DATA EXTRACTS section start
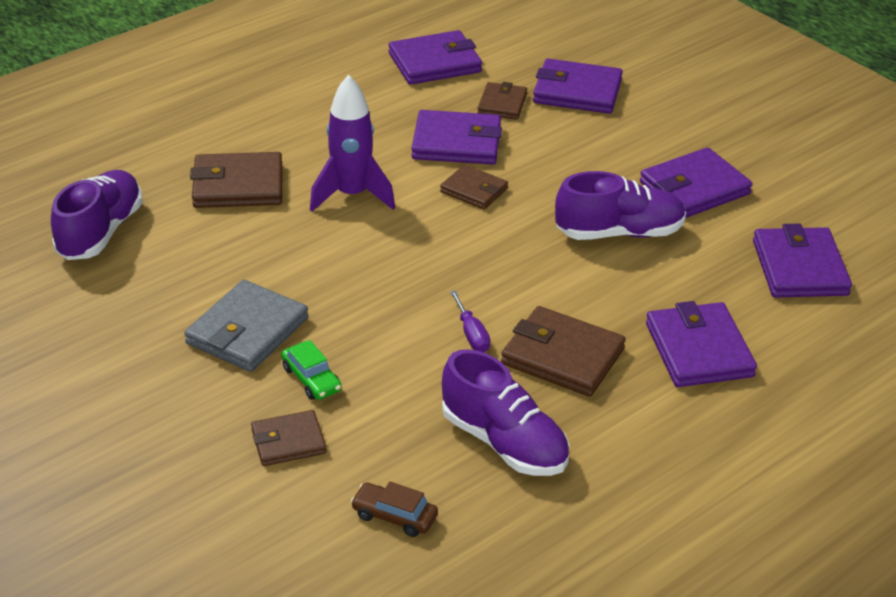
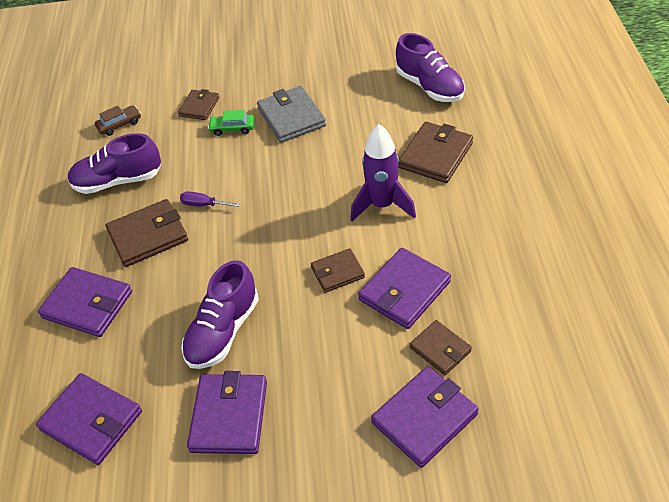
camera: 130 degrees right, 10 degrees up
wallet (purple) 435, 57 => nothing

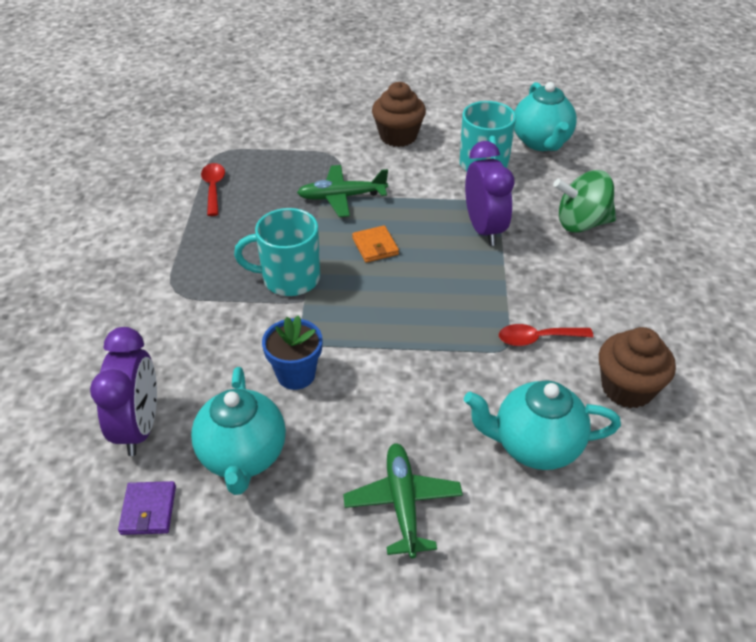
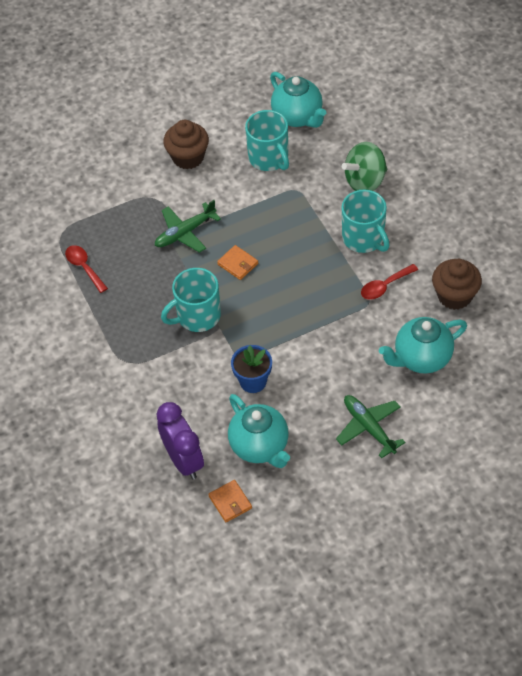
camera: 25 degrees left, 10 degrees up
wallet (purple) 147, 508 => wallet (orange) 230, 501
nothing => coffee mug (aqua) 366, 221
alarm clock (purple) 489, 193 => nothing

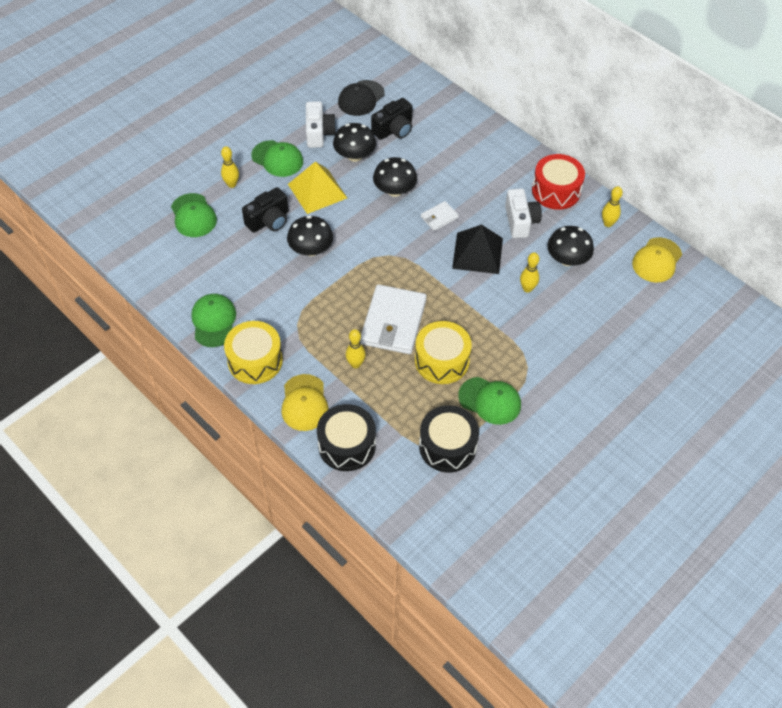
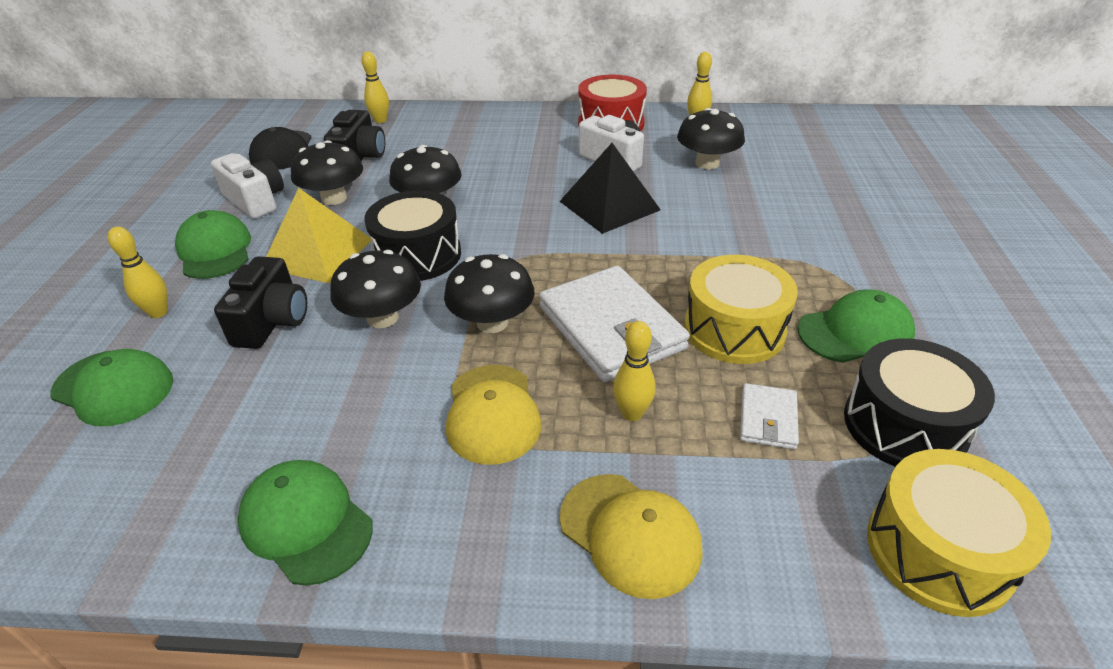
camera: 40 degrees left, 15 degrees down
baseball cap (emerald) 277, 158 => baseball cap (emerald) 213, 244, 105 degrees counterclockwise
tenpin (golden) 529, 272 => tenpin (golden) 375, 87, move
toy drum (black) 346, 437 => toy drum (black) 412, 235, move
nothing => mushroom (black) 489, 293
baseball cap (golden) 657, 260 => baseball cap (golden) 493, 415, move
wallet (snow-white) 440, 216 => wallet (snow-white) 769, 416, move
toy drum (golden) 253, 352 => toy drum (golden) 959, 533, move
DATA EXTRACTS section end
WORK REQUIRED → Above are records to transcribe exactly; leave their pictures out.

ANSWER TO THE EXERCISE →
camera: 130 degrees right, 10 degrees up
wallet (purple) 435, 57 => nothing

camera: 25 degrees left, 10 degrees up
wallet (purple) 147, 508 => wallet (orange) 230, 501
nothing => coffee mug (aqua) 366, 221
alarm clock (purple) 489, 193 => nothing

camera: 40 degrees left, 15 degrees down
baseball cap (emerald) 277, 158 => baseball cap (emerald) 213, 244, 105 degrees counterclockwise
tenpin (golden) 529, 272 => tenpin (golden) 375, 87, move
toy drum (black) 346, 437 => toy drum (black) 412, 235, move
nothing => mushroom (black) 489, 293
baseball cap (golden) 657, 260 => baseball cap (golden) 493, 415, move
wallet (snow-white) 440, 216 => wallet (snow-white) 769, 416, move
toy drum (golden) 253, 352 => toy drum (golden) 959, 533, move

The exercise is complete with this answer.